* [Input data]:
┄┄┄┄┄┄┄┄┄┄

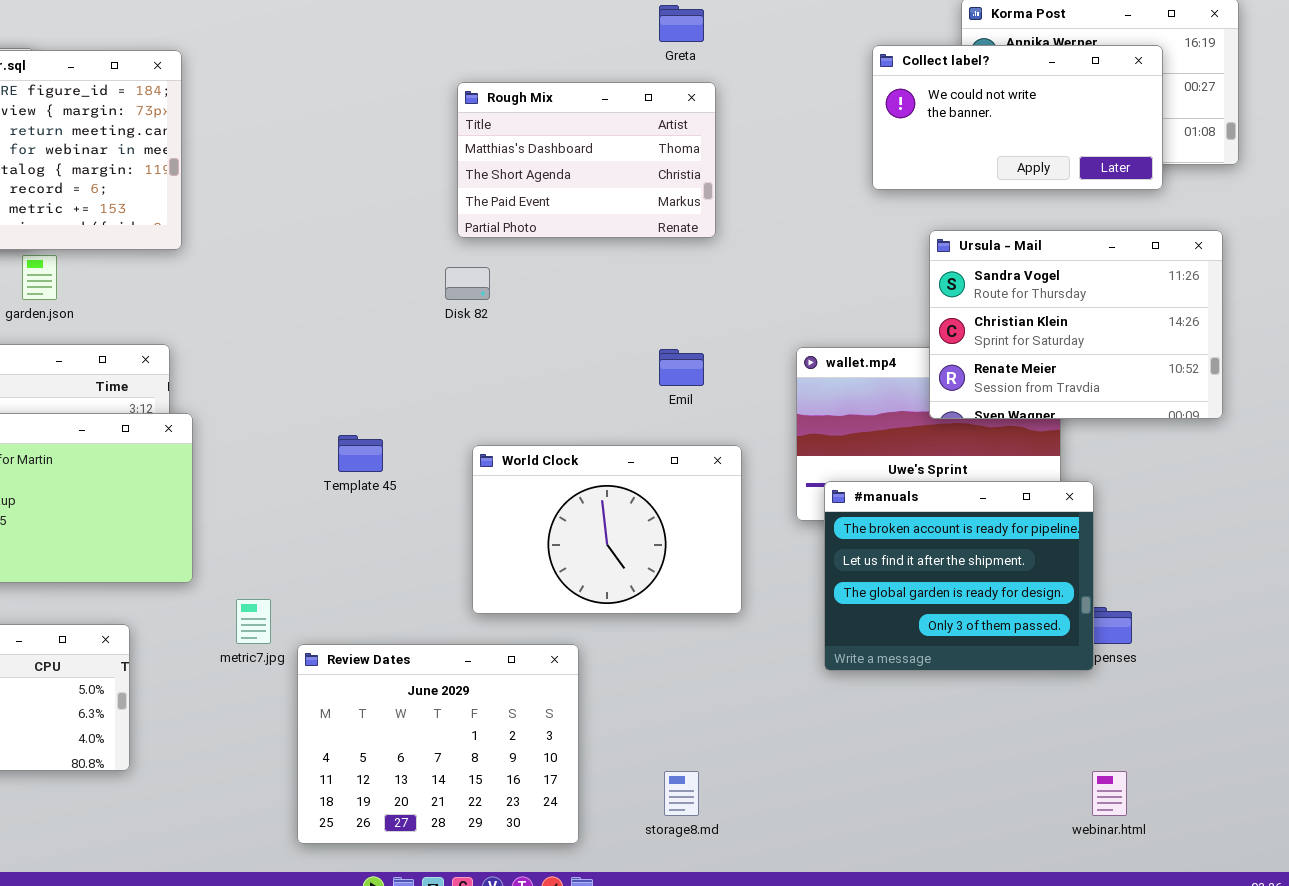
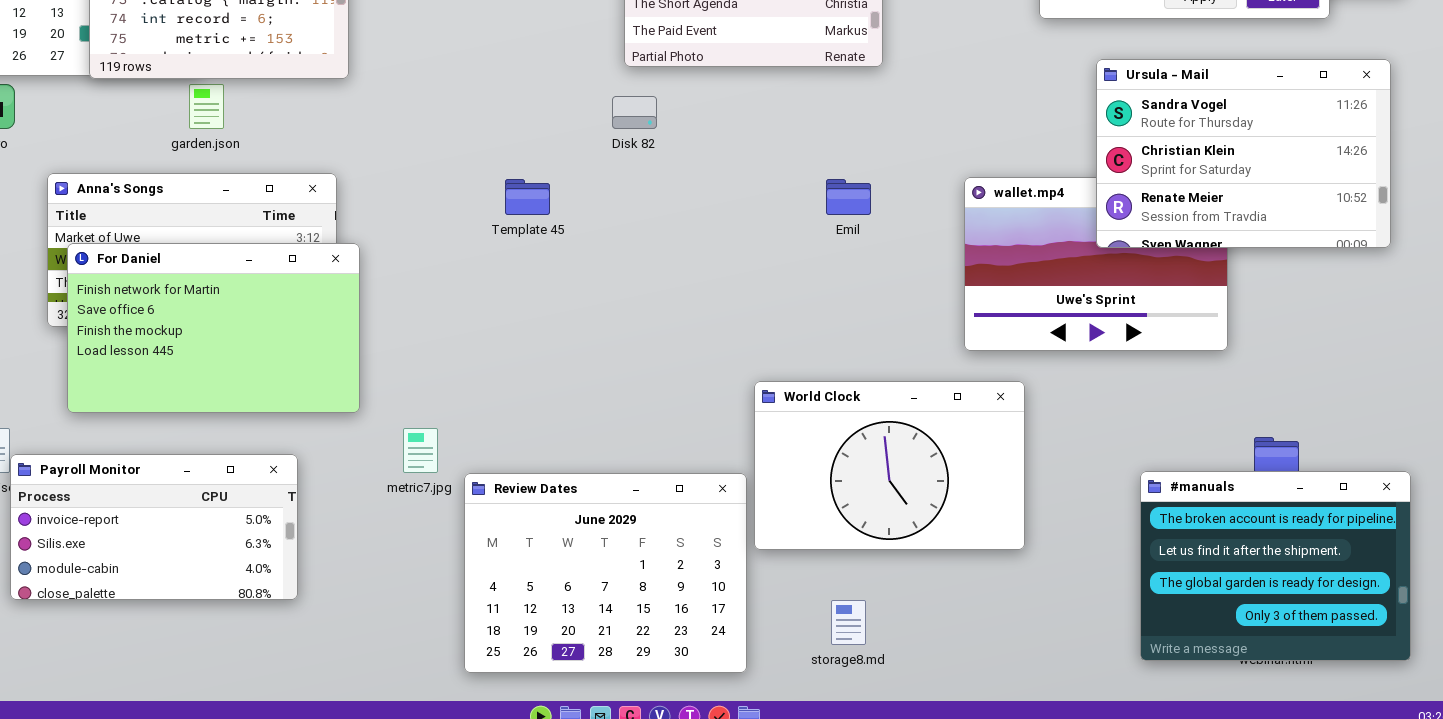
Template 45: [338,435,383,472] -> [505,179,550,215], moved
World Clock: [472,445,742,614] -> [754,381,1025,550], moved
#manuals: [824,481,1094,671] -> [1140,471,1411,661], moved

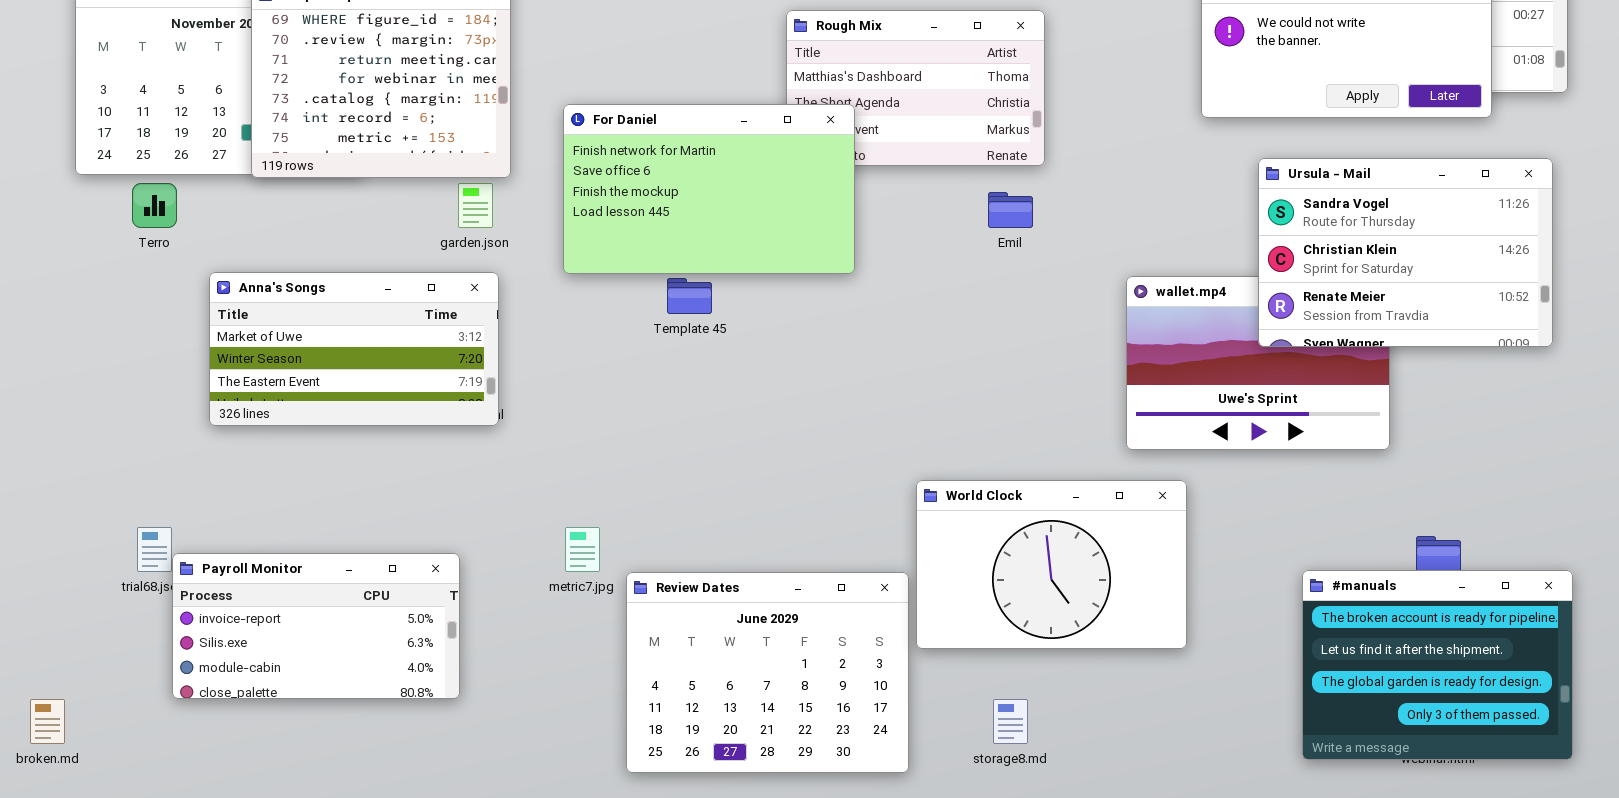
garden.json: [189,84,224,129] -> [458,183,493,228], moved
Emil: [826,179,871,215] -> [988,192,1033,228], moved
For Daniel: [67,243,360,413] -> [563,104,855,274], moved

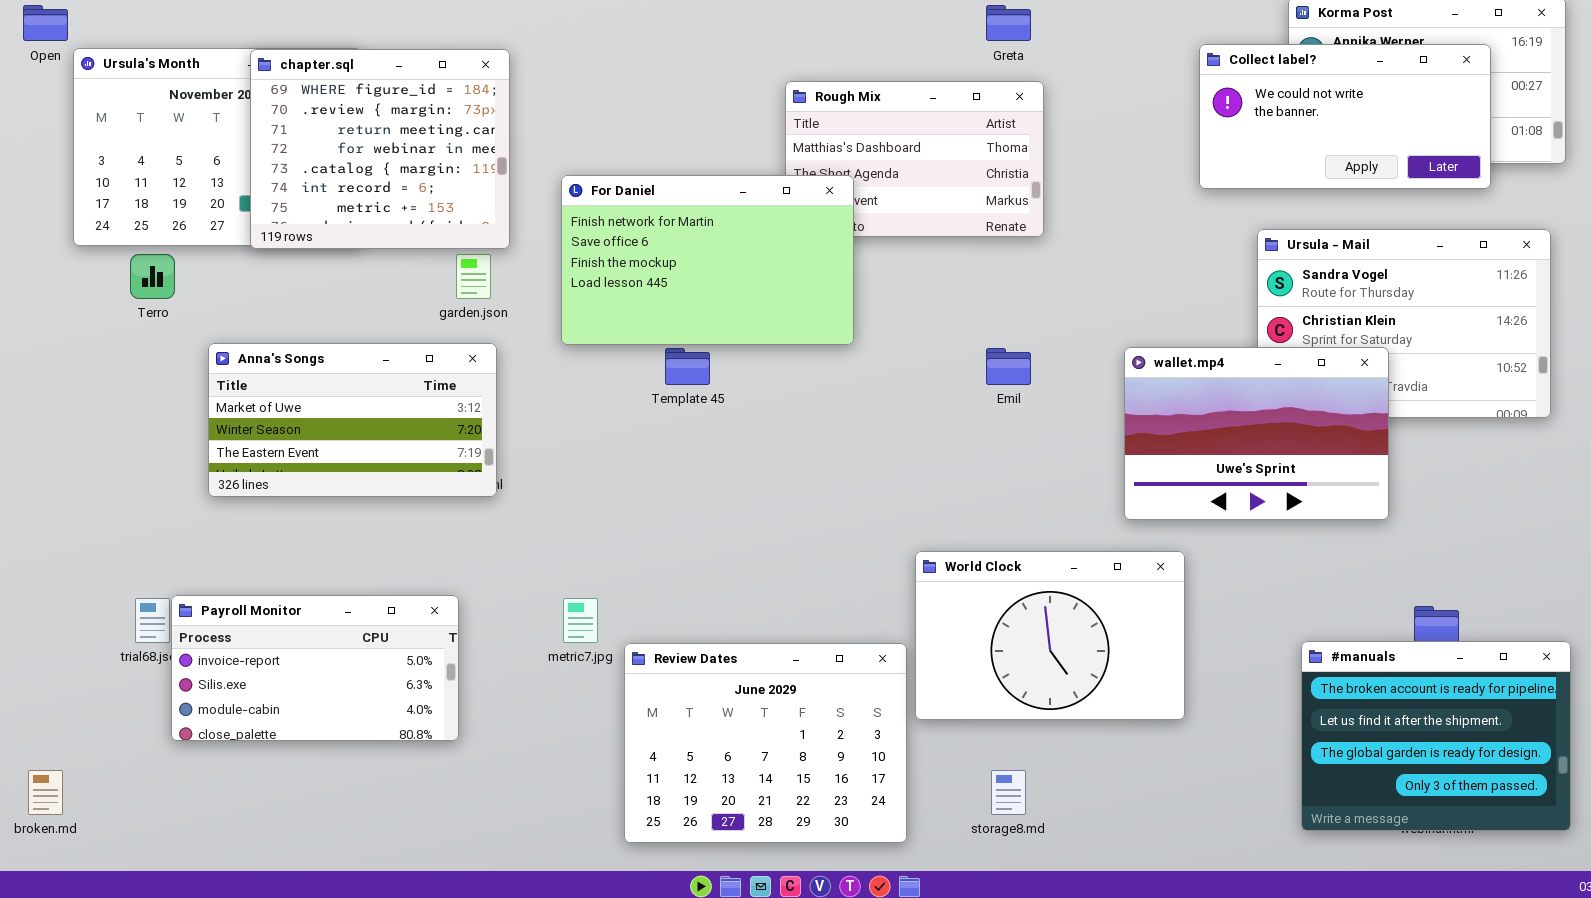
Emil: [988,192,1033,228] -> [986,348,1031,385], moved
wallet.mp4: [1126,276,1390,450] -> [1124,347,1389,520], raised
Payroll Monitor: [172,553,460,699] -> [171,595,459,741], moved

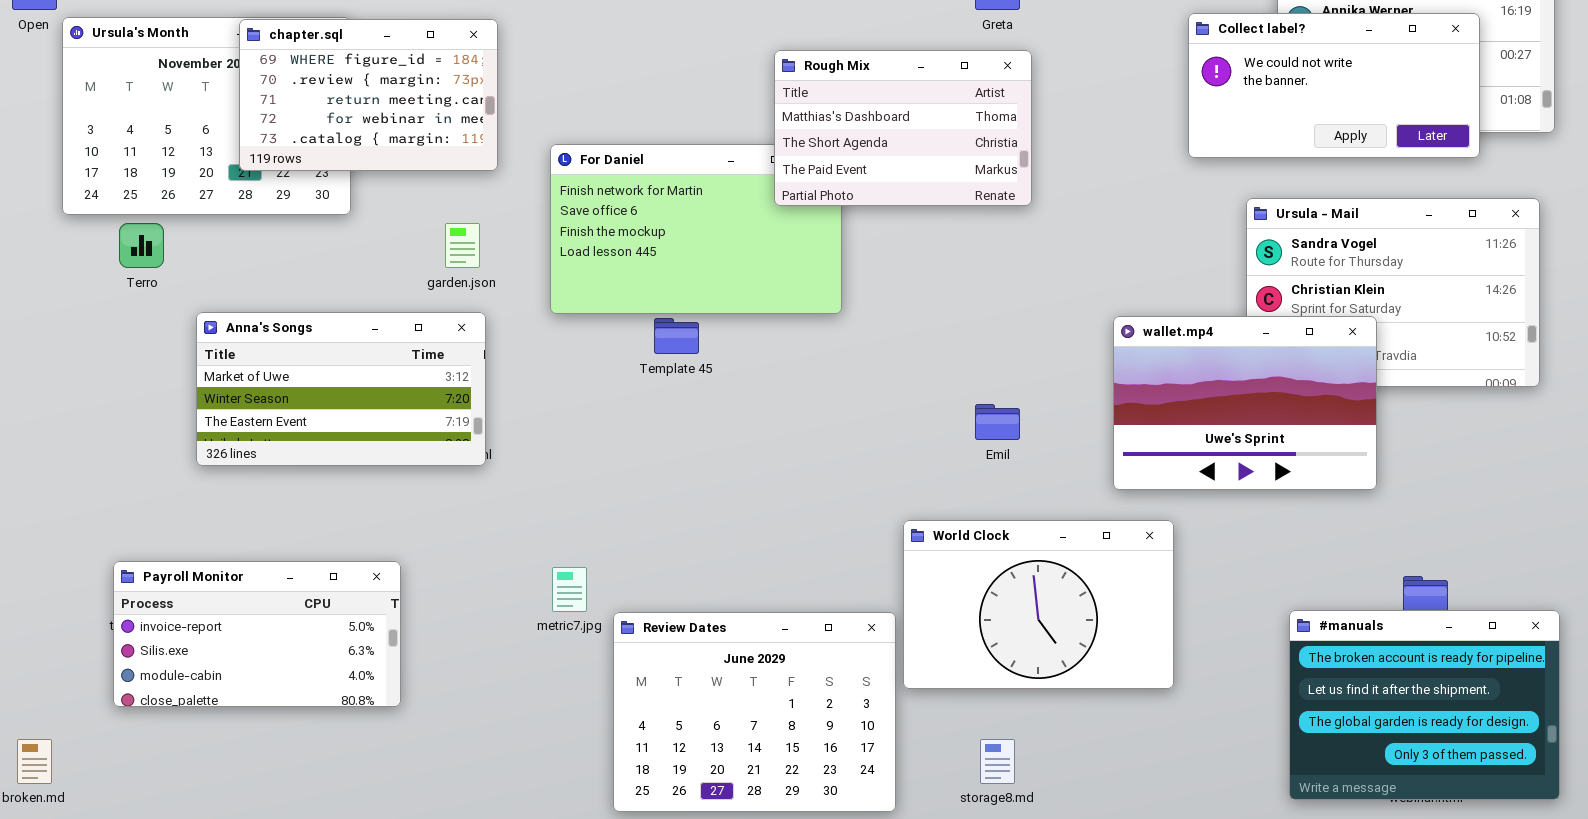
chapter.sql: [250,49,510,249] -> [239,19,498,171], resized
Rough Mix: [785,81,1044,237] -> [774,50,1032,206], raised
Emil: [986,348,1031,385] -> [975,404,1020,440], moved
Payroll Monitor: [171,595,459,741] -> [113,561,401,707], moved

┄┄┄┄┄┄┄┄┄┄

* [Exercise]: Each line in the material with "moved" in it must be reported.

* [Expected answer]:
Template 45: [338,435,383,472] -> [505,179,550,215], moved
World Clock: [472,445,742,614] -> [754,381,1025,550], moved
#manuals: [824,481,1094,671] -> [1140,471,1411,661], moved
garden.json: [189,84,224,129] -> [458,183,493,228], moved
Emil: [826,179,871,215] -> [988,192,1033,228], moved
For Daniel: [67,243,360,413] -> [563,104,855,274], moved
Emil: [988,192,1033,228] -> [986,348,1031,385], moved
Payroll Monitor: [172,553,460,699] -> [171,595,459,741], moved
Emil: [986,348,1031,385] -> [975,404,1020,440], moved
Payroll Monitor: [171,595,459,741] -> [113,561,401,707], moved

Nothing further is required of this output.